**BRIEF:**
A line-by-line copy of the material below is required.

**RECORDS PROVIDED:**
===
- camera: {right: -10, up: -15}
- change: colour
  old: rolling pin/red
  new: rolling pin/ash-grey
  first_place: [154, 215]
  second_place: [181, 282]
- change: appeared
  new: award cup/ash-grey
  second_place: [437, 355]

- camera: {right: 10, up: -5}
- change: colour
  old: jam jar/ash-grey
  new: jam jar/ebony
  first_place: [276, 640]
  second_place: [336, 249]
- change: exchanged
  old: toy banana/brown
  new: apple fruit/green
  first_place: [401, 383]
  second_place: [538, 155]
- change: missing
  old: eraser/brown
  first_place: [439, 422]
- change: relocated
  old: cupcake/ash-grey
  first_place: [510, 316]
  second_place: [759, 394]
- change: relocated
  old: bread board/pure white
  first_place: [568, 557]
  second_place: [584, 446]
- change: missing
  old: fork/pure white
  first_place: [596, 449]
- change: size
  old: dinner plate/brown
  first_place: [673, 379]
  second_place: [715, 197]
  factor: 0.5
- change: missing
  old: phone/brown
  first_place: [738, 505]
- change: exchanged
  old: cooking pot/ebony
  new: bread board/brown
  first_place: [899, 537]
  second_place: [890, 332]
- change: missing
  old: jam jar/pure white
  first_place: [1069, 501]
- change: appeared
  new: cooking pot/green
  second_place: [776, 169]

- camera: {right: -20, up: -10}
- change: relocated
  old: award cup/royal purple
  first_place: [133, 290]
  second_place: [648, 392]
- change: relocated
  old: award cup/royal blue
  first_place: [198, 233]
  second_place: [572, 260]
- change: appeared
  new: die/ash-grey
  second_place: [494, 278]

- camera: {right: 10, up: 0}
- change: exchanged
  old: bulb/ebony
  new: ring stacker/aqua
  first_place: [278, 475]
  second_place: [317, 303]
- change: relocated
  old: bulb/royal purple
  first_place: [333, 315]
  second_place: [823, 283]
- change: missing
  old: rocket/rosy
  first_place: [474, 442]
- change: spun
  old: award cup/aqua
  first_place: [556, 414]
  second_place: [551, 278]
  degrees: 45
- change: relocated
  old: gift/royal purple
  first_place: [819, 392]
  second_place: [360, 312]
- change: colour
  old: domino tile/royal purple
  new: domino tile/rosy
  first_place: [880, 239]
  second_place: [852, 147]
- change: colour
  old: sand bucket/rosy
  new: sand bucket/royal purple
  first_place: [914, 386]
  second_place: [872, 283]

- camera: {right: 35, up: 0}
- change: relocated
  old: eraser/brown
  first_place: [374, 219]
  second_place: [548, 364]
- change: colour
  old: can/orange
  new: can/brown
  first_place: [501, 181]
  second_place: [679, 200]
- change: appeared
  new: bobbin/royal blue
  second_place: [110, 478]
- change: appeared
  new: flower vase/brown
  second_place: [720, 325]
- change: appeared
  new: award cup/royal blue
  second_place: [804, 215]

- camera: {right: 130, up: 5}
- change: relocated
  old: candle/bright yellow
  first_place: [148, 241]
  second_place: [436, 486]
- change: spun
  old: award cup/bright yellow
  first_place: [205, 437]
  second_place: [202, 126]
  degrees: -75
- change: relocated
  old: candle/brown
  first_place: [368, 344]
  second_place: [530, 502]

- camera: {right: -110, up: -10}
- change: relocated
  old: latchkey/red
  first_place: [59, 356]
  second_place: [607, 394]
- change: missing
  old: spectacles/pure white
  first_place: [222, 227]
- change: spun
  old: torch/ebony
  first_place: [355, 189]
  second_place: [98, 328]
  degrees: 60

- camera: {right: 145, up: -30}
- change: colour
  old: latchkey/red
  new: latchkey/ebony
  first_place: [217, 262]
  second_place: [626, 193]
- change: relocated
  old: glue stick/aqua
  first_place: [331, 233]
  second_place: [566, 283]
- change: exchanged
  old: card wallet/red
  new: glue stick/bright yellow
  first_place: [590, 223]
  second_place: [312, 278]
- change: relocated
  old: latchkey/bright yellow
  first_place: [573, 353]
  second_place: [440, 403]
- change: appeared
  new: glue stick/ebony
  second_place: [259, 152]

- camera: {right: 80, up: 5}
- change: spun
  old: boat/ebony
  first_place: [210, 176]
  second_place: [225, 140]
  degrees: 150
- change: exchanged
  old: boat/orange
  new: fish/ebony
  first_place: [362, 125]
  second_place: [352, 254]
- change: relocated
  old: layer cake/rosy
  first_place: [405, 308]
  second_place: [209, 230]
===
**RESULT BELOW:**
- camera: {right: -10, up: -15}
- change: colour
  old: rolling pin/red
  new: rolling pin/ash-grey
  first_place: [154, 215]
  second_place: [181, 282]
- change: appeared
  new: award cup/ash-grey
  second_place: [437, 355]

- camera: {right: 10, up: -5}
- change: colour
  old: jam jar/ash-grey
  new: jam jar/ebony
  first_place: [276, 640]
  second_place: [336, 249]
- change: exchanged
  old: toy banana/brown
  new: apple fruit/green
  first_place: [401, 383]
  second_place: [538, 155]
- change: missing
  old: eraser/brown
  first_place: [439, 422]
- change: relocated
  old: cupcake/ash-grey
  first_place: [510, 316]
  second_place: [759, 394]
- change: relocated
  old: bread board/pure white
  first_place: [568, 557]
  second_place: [584, 446]
- change: missing
  old: fork/pure white
  first_place: [596, 449]
- change: size
  old: dinner plate/brown
  first_place: [673, 379]
  second_place: [715, 197]
  factor: 0.5
- change: missing
  old: phone/brown
  first_place: [738, 505]
- change: exchanged
  old: cooking pot/ebony
  new: bread board/brown
  first_place: [899, 537]
  second_place: [890, 332]
- change: missing
  old: jam jar/pure white
  first_place: [1069, 501]
- change: appeared
  new: cooking pot/green
  second_place: [776, 169]

- camera: {right: -20, up: -10}
- change: relocated
  old: award cup/royal purple
  first_place: [133, 290]
  second_place: [648, 392]
- change: relocated
  old: award cup/royal blue
  first_place: [198, 233]
  second_place: [572, 260]
- change: appeared
  new: die/ash-grey
  second_place: [494, 278]

- camera: {right: 10, up: 0}
- change: exchanged
  old: bulb/ebony
  new: ring stacker/aqua
  first_place: [278, 475]
  second_place: [317, 303]
- change: relocated
  old: bulb/royal purple
  first_place: [333, 315]
  second_place: [823, 283]
- change: missing
  old: rocket/rosy
  first_place: [474, 442]
- change: spun
  old: award cup/aqua
  first_place: [556, 414]
  second_place: [551, 278]
  degrees: 45
- change: relocated
  old: gift/royal purple
  first_place: [819, 392]
  second_place: [360, 312]
- change: colour
  old: domino tile/royal purple
  new: domino tile/rosy
  first_place: [880, 239]
  second_place: [852, 147]
- change: colour
  old: sand bucket/rosy
  new: sand bucket/royal purple
  first_place: [914, 386]
  second_place: [872, 283]

- camera: {right: 35, up: 0}
- change: relocated
  old: eraser/brown
  first_place: [374, 219]
  second_place: [548, 364]
- change: colour
  old: can/orange
  new: can/brown
  first_place: [501, 181]
  second_place: [679, 200]
- change: appeared
  new: bobbin/royal blue
  second_place: [110, 478]
- change: appeared
  new: flower vase/brown
  second_place: [720, 325]
- change: appeared
  new: award cup/royal blue
  second_place: [804, 215]

- camera: {right: 130, up: 5}
- change: relocated
  old: candle/bright yellow
  first_place: [148, 241]
  second_place: [436, 486]
- change: spun
  old: award cup/bright yellow
  first_place: [205, 437]
  second_place: [202, 126]
  degrees: -75
- change: relocated
  old: candle/brown
  first_place: [368, 344]
  second_place: [530, 502]

- camera: {right: -110, up: -10}
- change: relocated
  old: latchkey/red
  first_place: [59, 356]
  second_place: [607, 394]
- change: missing
  old: spectacles/pure white
  first_place: [222, 227]
- change: spun
  old: torch/ebony
  first_place: [355, 189]
  second_place: [98, 328]
  degrees: 60

- camera: {right: 145, up: -30}
- change: colour
  old: latchkey/red
  new: latchkey/ebony
  first_place: [217, 262]
  second_place: [626, 193]
- change: relocated
  old: glue stick/aqua
  first_place: [331, 233]
  second_place: [566, 283]
- change: exchanged
  old: card wallet/red
  new: glue stick/bright yellow
  first_place: [590, 223]
  second_place: [312, 278]
- change: relocated
  old: latchkey/bright yellow
  first_place: [573, 353]
  second_place: [440, 403]
- change: appeared
  new: glue stick/ebony
  second_place: [259, 152]

- camera: {right: 80, up: 5}
- change: spun
  old: boat/ebony
  first_place: [210, 176]
  second_place: [225, 140]
  degrees: 150
- change: exchanged
  old: boat/orange
  new: fish/ebony
  first_place: [362, 125]
  second_place: [352, 254]
- change: relocated
  old: layer cake/rosy
  first_place: [405, 308]
  second_place: [209, 230]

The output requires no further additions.